§ SUPPLIED DATA:
※
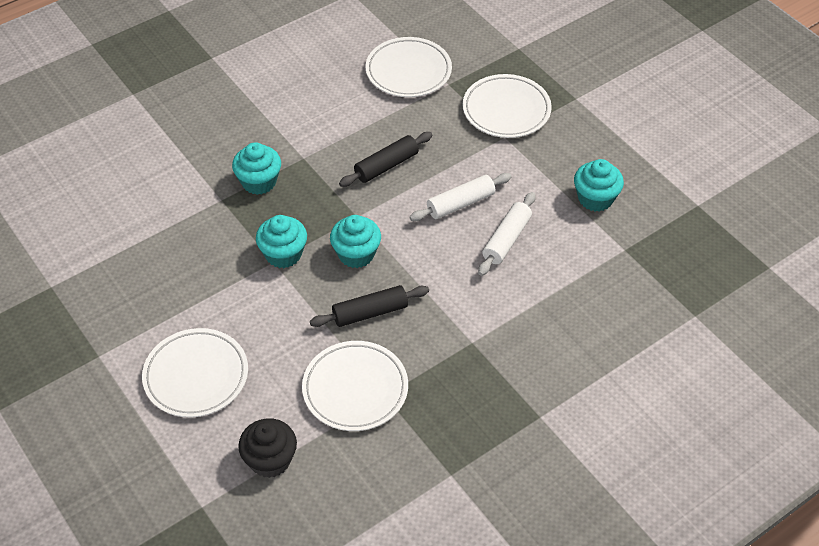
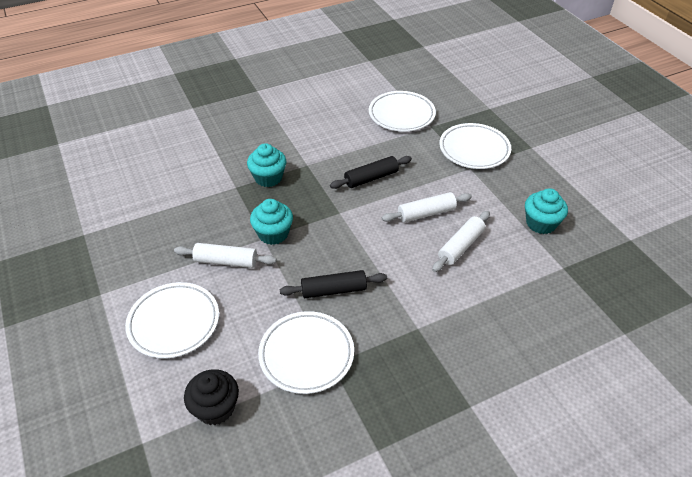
camera: 10 degrees right, 5 degrees down
(236, 296) = (226, 261): none -> white rolling pin
(356, 254) = (332, 241): turquoise cupcake -> none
※
§ PROBLEM STATEMENT:
Provide every line from the material that contains the word "none".

§ RESPONSE AREA:
(236, 296) = (226, 261): none -> white rolling pin
(356, 254) = (332, 241): turquoise cupcake -> none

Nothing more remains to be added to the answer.